DIRECTIONS
Set down, word for word, every line of the material below from the one containing "red dice: [516,439,589,522]" through the one containing "pink headphones: [196,266,258,322]", but none of its pictures.

MATERIAL FOR THE TASK
....

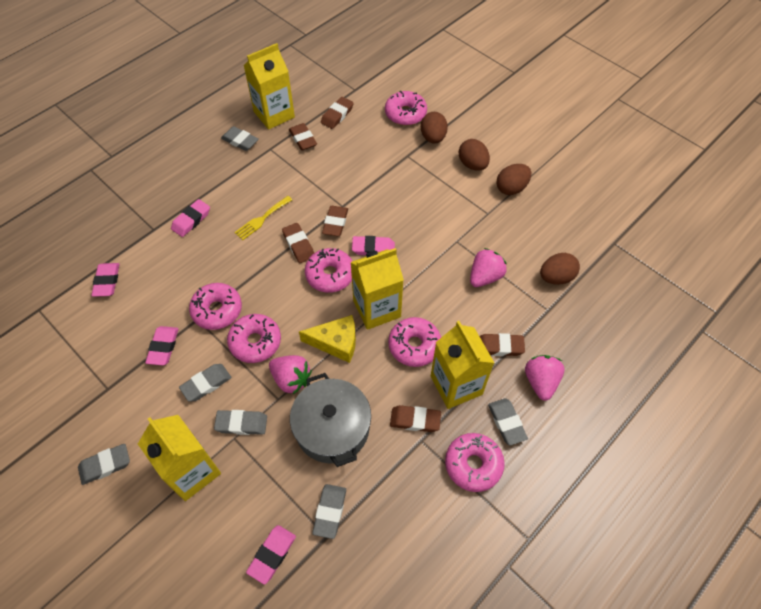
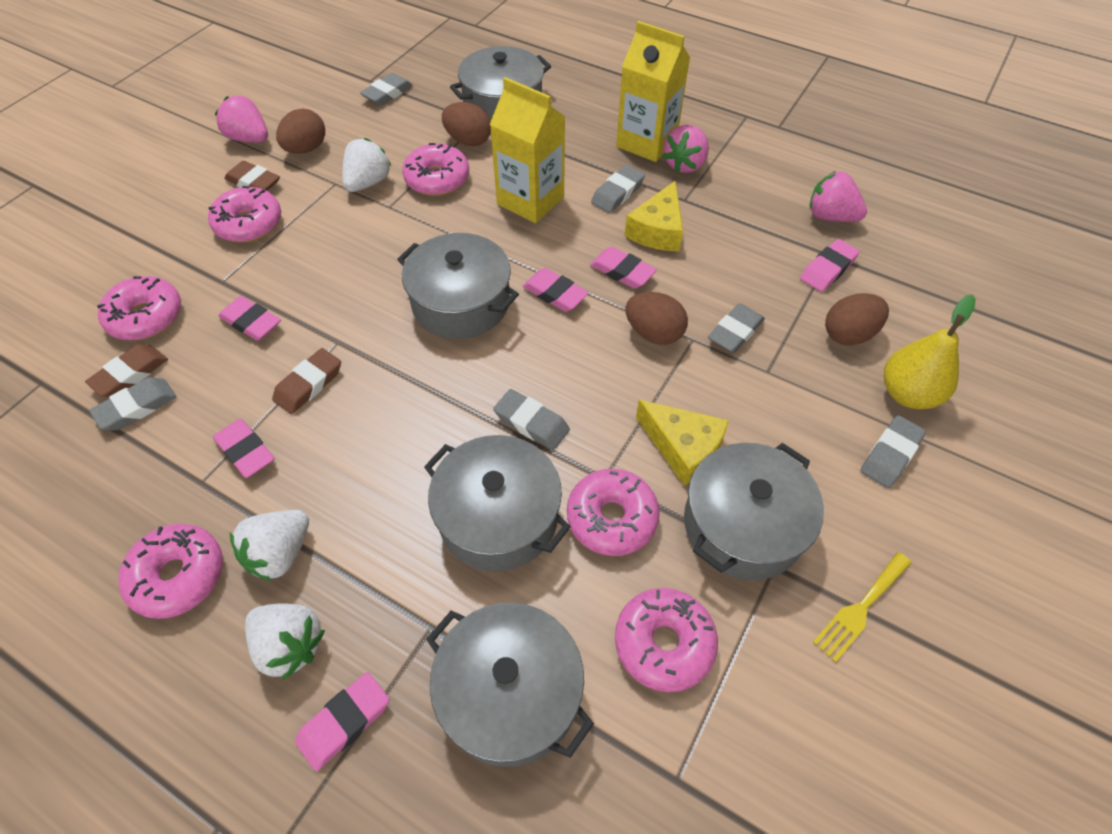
brown eraser: [282,223,314,263] [289,123,317,150] [321,97,354,129] [322,206,348,236] [390,405,441,432] [479,333,525,356] = 6 -> [85,344,168,397] [224,161,280,191] [272,348,341,414] = 3
grey pot: [290,373,371,467] = 1 -> [397,233,519,339] [424,435,571,571] [426,603,594,767] [450,46,551,121] [684,443,824,580] = 5
pink eraser: [91,263,120,297] [145,326,179,366] [171,199,210,237] [246,525,296,585] [352,236,395,255] = 5 -> [213,419,275,478] [218,296,281,341] [295,672,389,771] [523,268,589,312] [590,247,657,289] [800,239,860,292] = 6
white strawberry: none = 0 -> [230,510,309,581] [245,603,325,680] [342,138,391,192] = 3
yellow carton: [138,415,221,501] [243,43,295,129] [350,248,404,330] [431,321,494,409] = 4 -> [490,77,565,223] [616,21,690,162] = 2
yellow cheese: [299,315,356,363] = 1 -> [625,181,683,251] [636,399,729,486] = 2
yellow pear: none = 0 -> [884,295,976,409] = 1

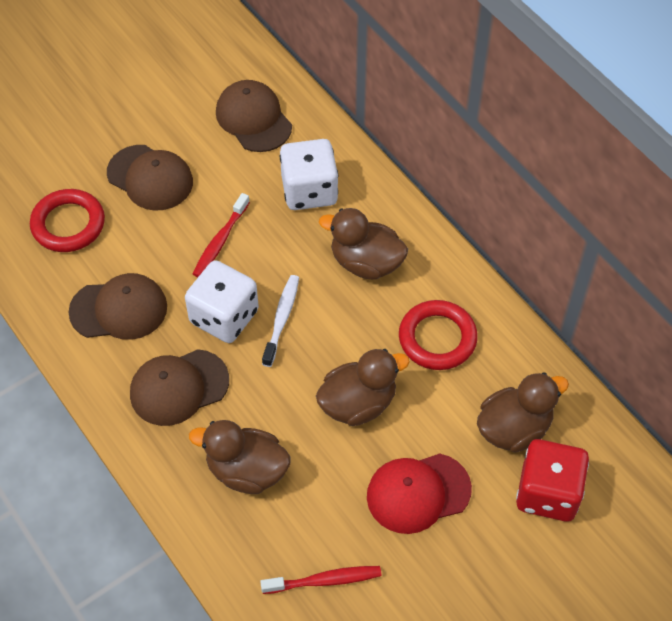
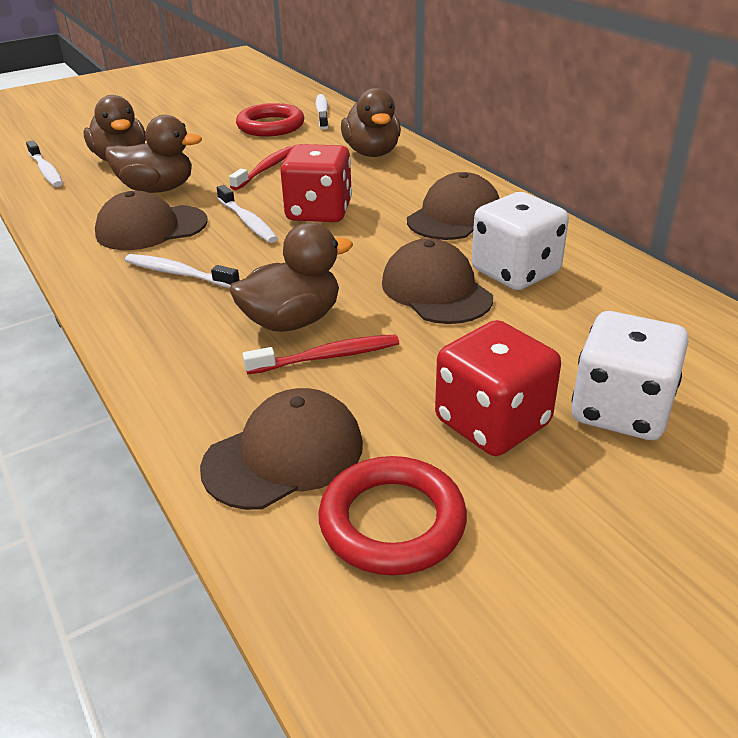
red cap: [367,453,472,534] = 1 -> none = 0
red dice: [516,439,589,522] = 1 -> [280,144,352,222] [435,320,561,456] = 2
white toothbrush: [262,275,299,367] = 1 -> [26,140,63,187] [125,254,240,288] [217,185,278,243] [315,94,329,130] = 4

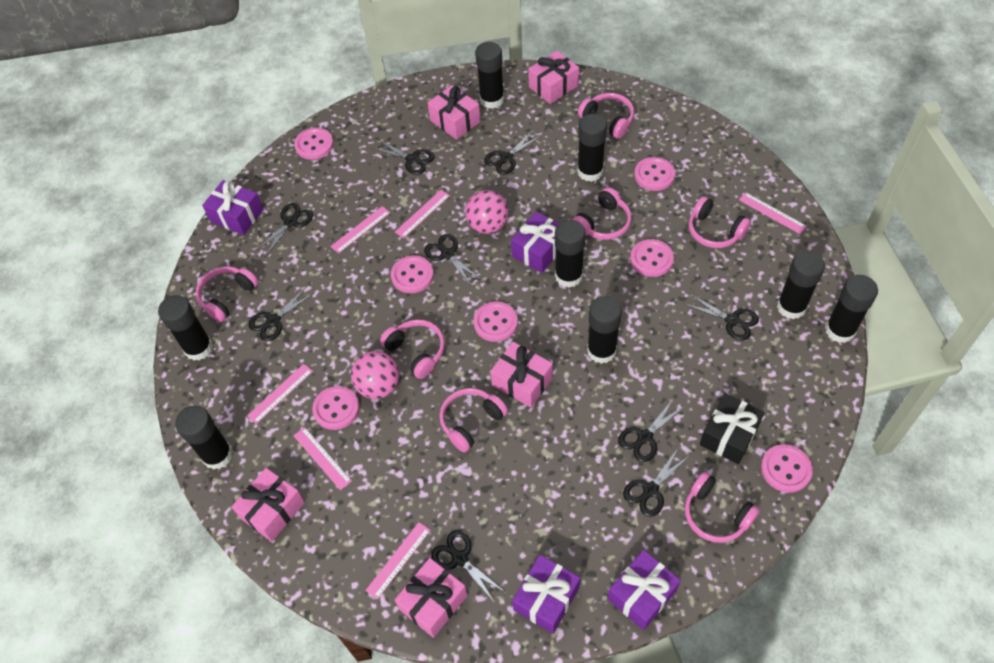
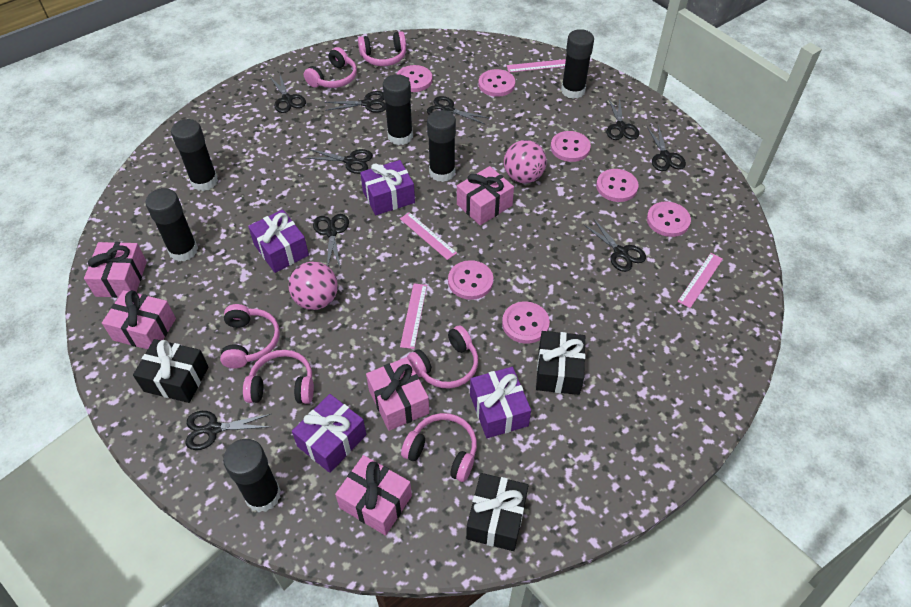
black gift: [700,393,765,464] = 1 -> [133,339,209,403] [466,473,528,551] [536,331,585,395] = 3
black glue stick: [158,295,213,361] [175,406,233,470] [475,42,504,109] [555,220,586,288] [577,114,607,182] [587,296,622,364] [777,251,825,319] [825,275,878,343] = 8 -> [146,188,198,262] [171,119,218,191] [223,439,281,512] [383,74,413,145] [427,110,456,182] [561,29,594,99] = 6
pink headphones: [196,266,258,322] [380,320,445,379] [439,388,508,453] [572,187,632,240] [578,93,634,139] [685,472,760,543] [689,196,751,248] = 7 -> [220,304,280,369] [243,350,314,404] [304,47,357,88] [358,31,406,66] [401,413,477,482] [407,325,478,388] = 6
pink ruler: [247,364,313,424] [293,427,352,490] [330,206,390,254] [365,522,431,600] [395,190,450,238] [739,192,807,234] = 6 -> [400,212,457,260] [400,283,427,349] [507,59,566,72] [678,253,723,308] = 4

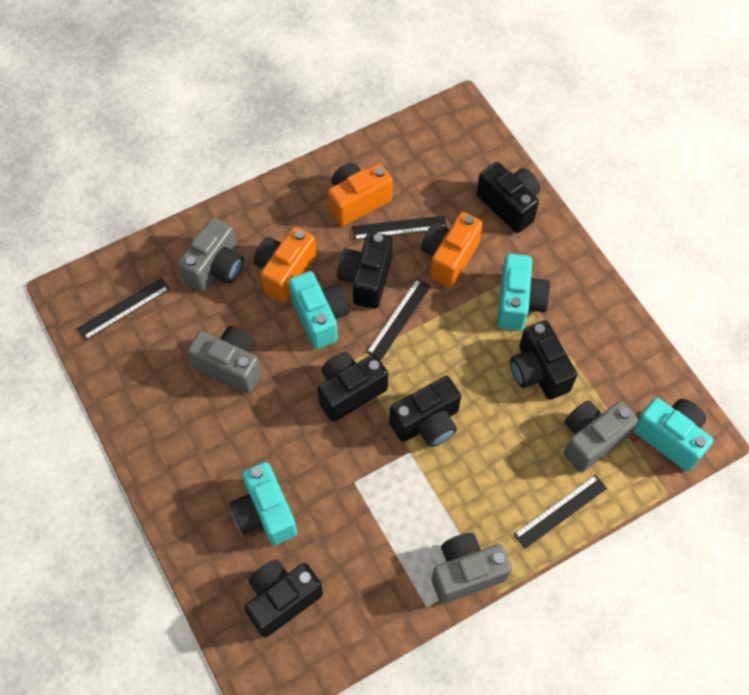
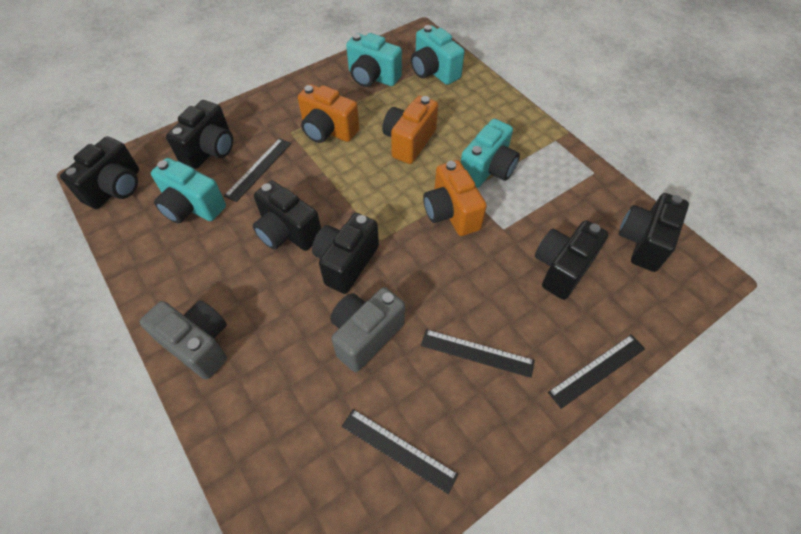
grey camera: [178,217,244,293] [187,326,261,394] [432,533,512,604] [564,400,638,472] = 4 -> [140,301,227,380] [330,287,405,372] = 2

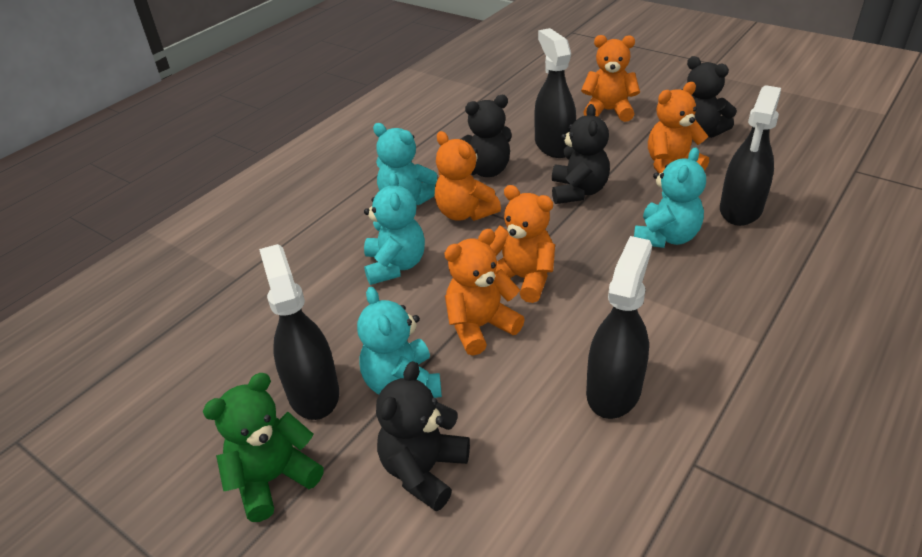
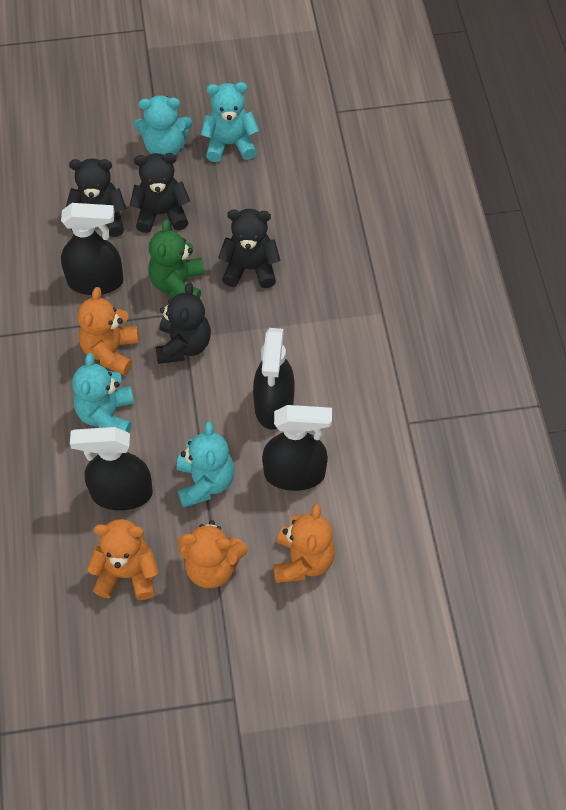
orange teddy bear: [435,131,501,221] [444,229,525,356] [490,185,555,303] [581,35,640,122] [648,82,709,174] = 5 -> [77,287,139,375] [87,519,159,600] [177,520,248,588] [273,504,335,583] = 4

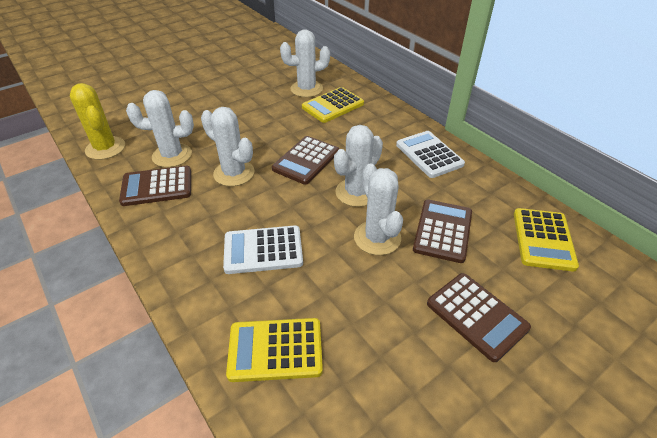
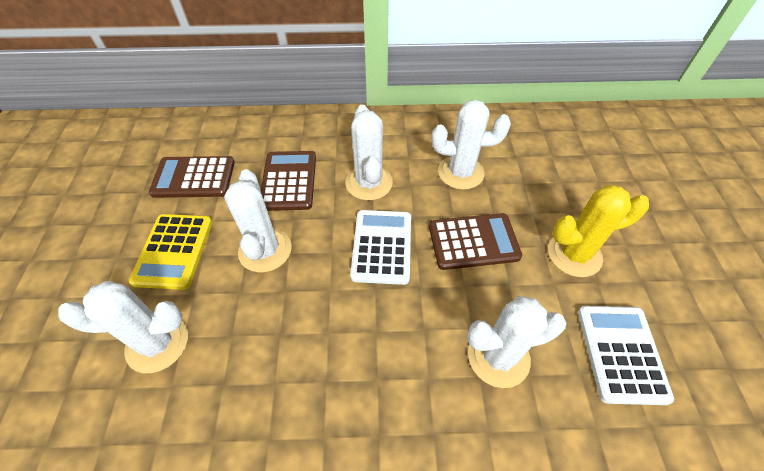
brown calculator: [119,166,191,206] [272,136,339,185] [413,200,472,263] [427,273,531,362] = 4 -> [149,156,235,198] [261,151,316,211] [429,213,522,270] = 3
yellow calculator: [226,318,323,382] [302,87,364,123] [514,208,579,271] = 3 -> [129,214,213,290] = 1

....

YOUR RESPONSE
red dice: [516,439,589,522] = 1 -> [280,144,352,222] [435,320,561,456] = 2
white toothbrush: [262,275,299,367] = 1 -> [26,140,63,187] [125,254,240,288] [217,185,278,243] [315,94,329,130] = 4

black gift: [700,393,765,464] = 1 -> [133,339,209,403] [466,473,528,551] [536,331,585,395] = 3
black glue stick: [158,295,213,361] [175,406,233,470] [475,42,504,109] [555,220,586,288] [577,114,607,182] [587,296,622,364] [777,251,825,319] [825,275,878,343] = 8 -> [146,188,198,262] [171,119,218,191] [223,439,281,512] [383,74,413,145] [427,110,456,182] [561,29,594,99] = 6
pink headphones: [196,266,258,322] [380,320,445,379] [439,388,508,453] [572,187,632,240] [578,93,634,139] [685,472,760,543] [689,196,751,248] = 7 -> [220,304,280,369] [243,350,314,404] [304,47,357,88] [358,31,406,66] [401,413,477,482] [407,325,478,388] = 6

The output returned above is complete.